● **Aim of the exercise**
Retype, without changes, every line from the line that contains "purple brick B1 level 3 -> none" through the final line of the records. Exclude pictures.
----
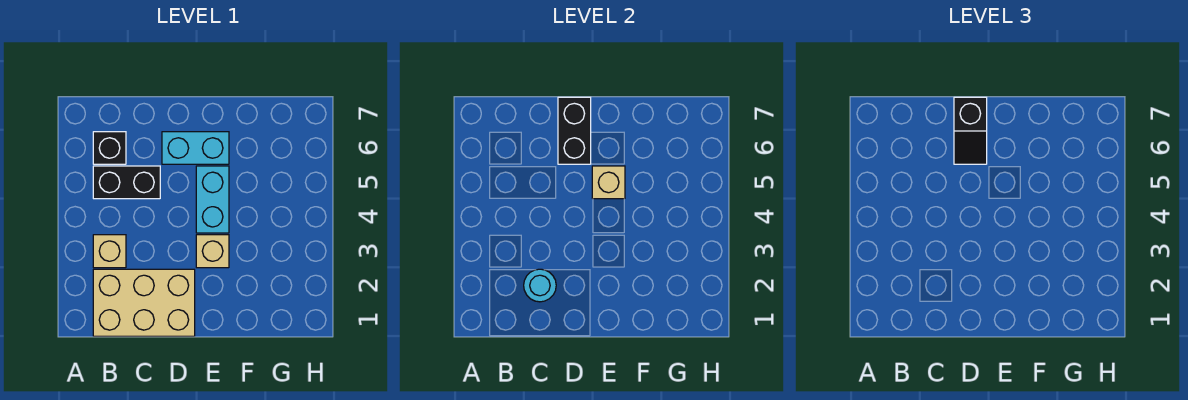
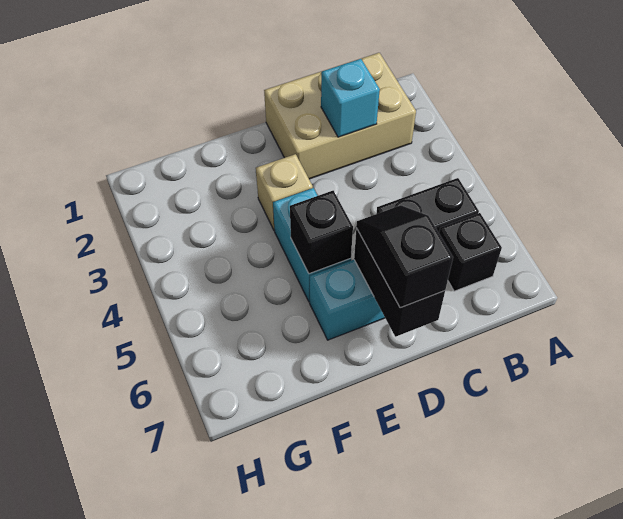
tan brick B3 level 1 -> none
cyan round brick C2 level 2 -> cyan brick C2 level 2
tan brick E5 level 2 -> black brick E5 level 2

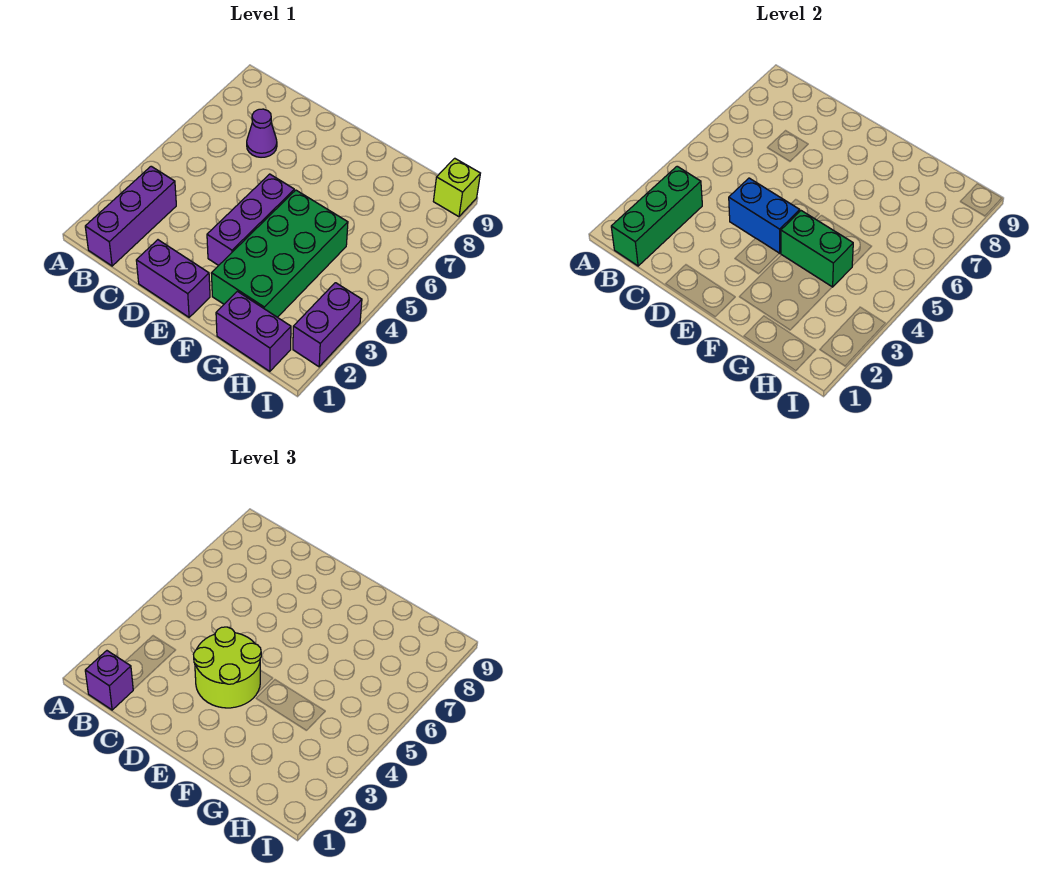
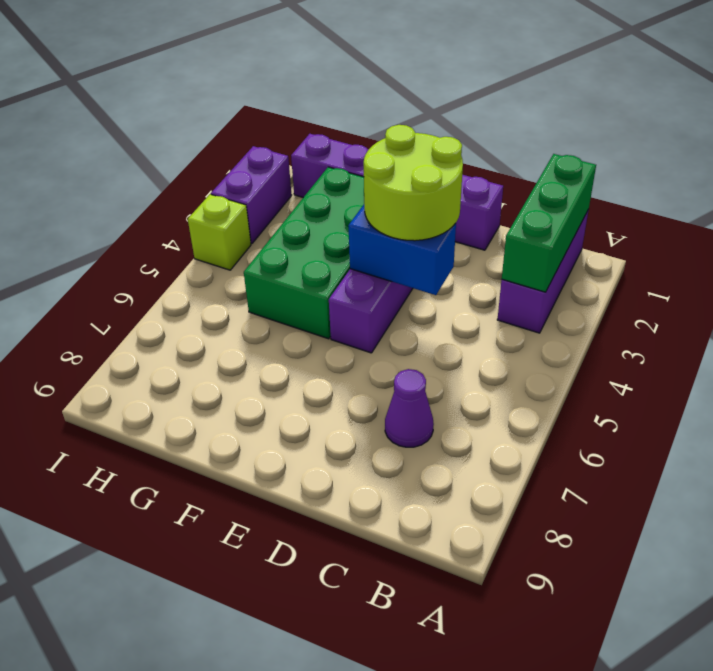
purple brick B1 level 3 -> none
green brick F4:G4 level 2 -> none
lime brick I9 level 1 -> lime brick I4 level 1

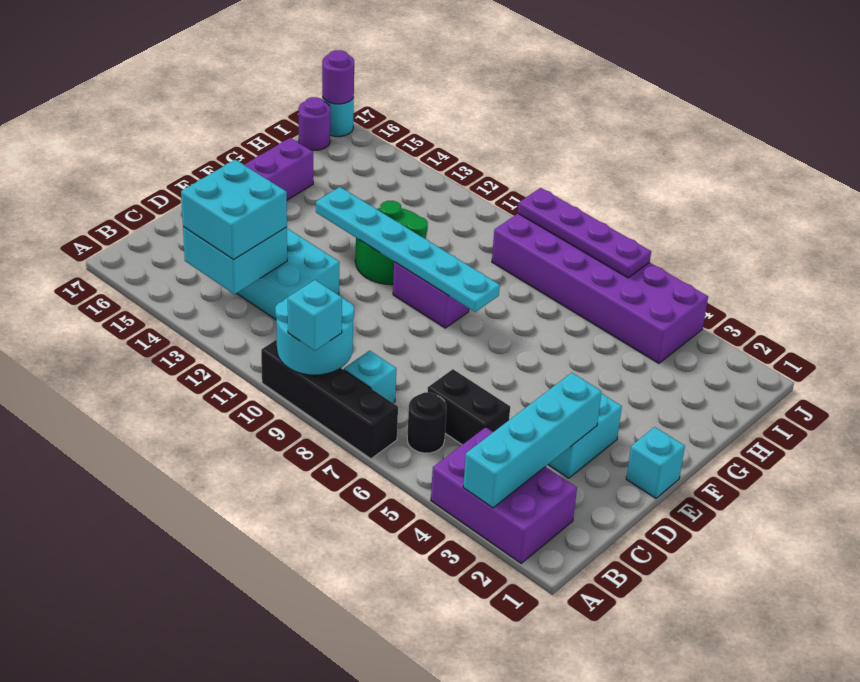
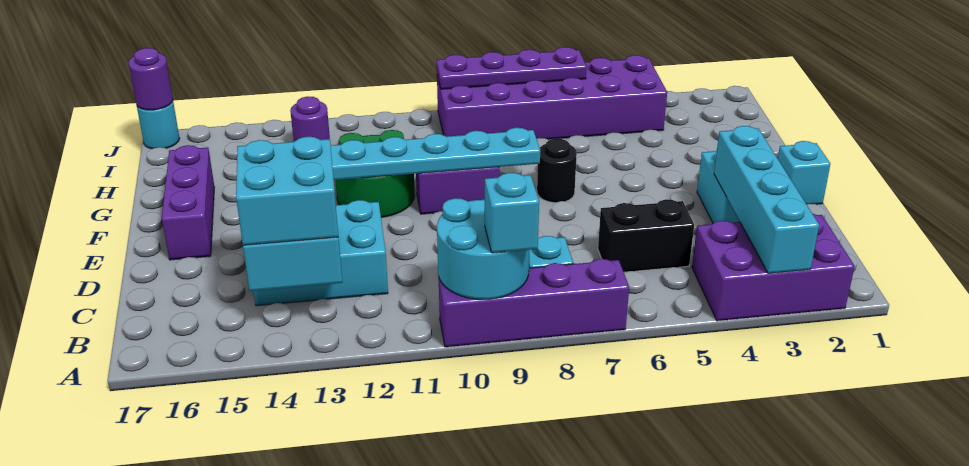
black brick A7:A10 level 1 -> purple brick A7:A10 level 1
black round brick B6 level 1 -> black round brick F7 level 1
purple round brick I17 level 1 -> purple round brick I13 level 1

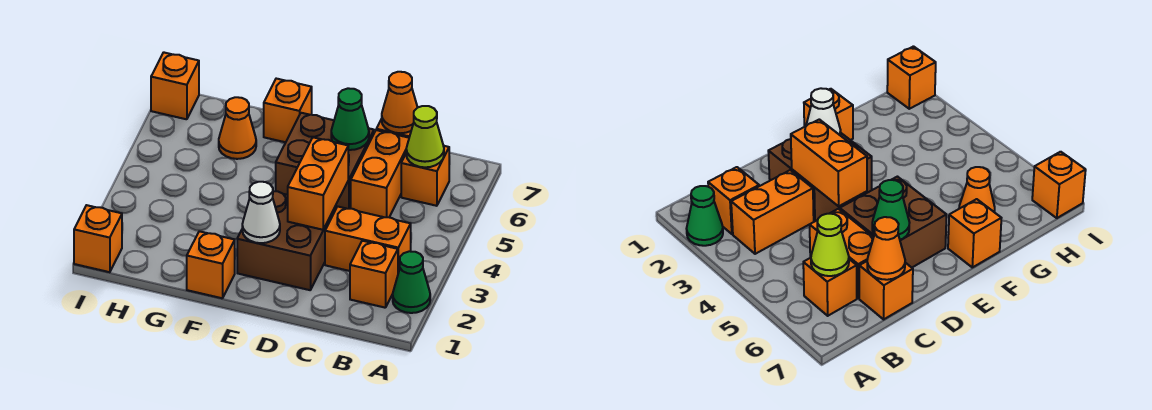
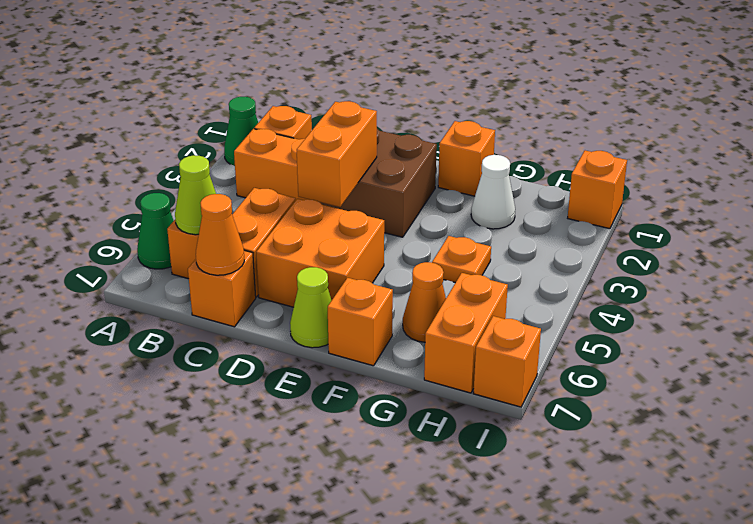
brown brick D5:E6 level 1 -> orange brick D5:E6 level 1
green cone D6 level 2 -> green cone A6 level 1
white cone E2 level 2 -> white cone G2 level 1
none -> lime cone E7 level 1
none -> orange plate G4 level 1
none -> orange brick H6:H7 level 1

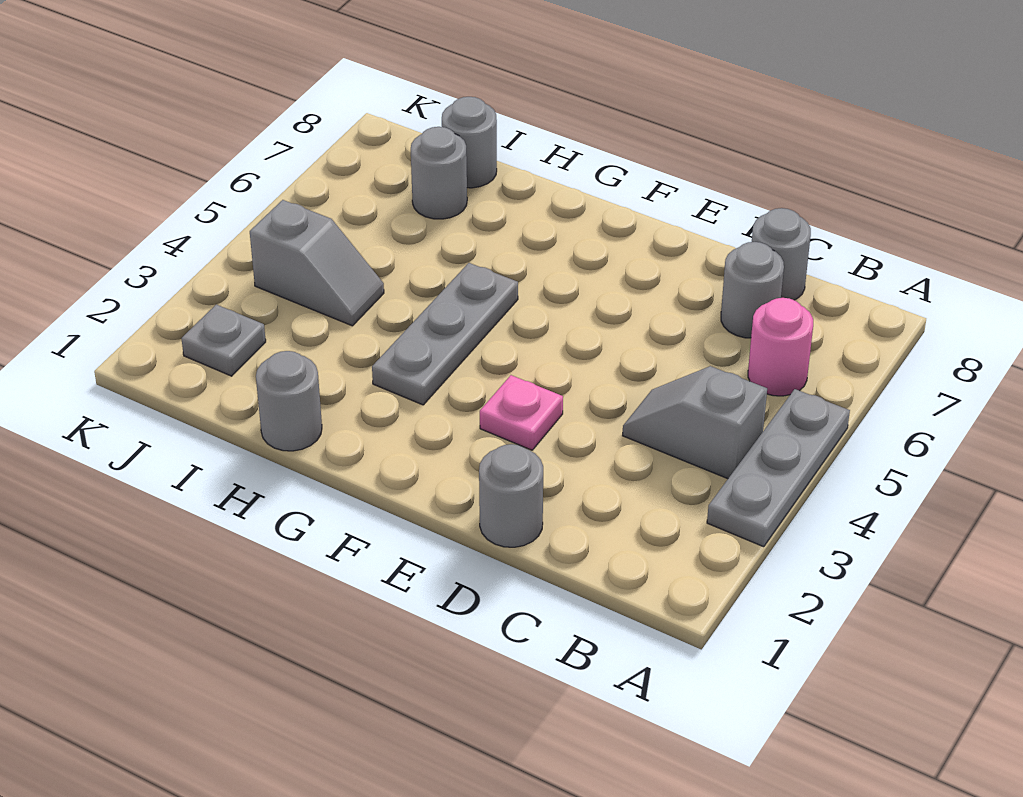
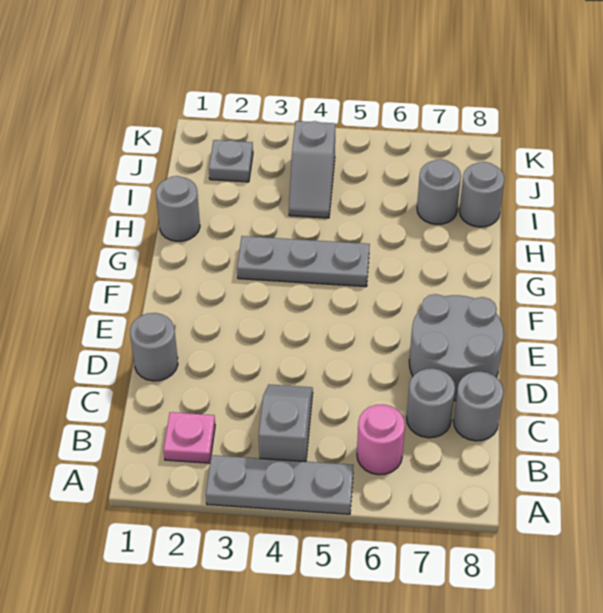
none -> grey round brick D7:E8 level 1
pink plate E3 level 1 -> pink plate B2 level 1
----
● **Result of this exercise**
purple brick B1 level 3 -> none
green brick F4:G4 level 2 -> none
lime brick I9 level 1 -> lime brick I4 level 1

black brick A7:A10 level 1 -> purple brick A7:A10 level 1
black round brick B6 level 1 -> black round brick F7 level 1
purple round brick I17 level 1 -> purple round brick I13 level 1

brown brick D5:E6 level 1 -> orange brick D5:E6 level 1
green cone D6 level 2 -> green cone A6 level 1
white cone E2 level 2 -> white cone G2 level 1
none -> lime cone E7 level 1
none -> orange plate G4 level 1
none -> orange brick H6:H7 level 1

none -> grey round brick D7:E8 level 1
pink plate E3 level 1 -> pink plate B2 level 1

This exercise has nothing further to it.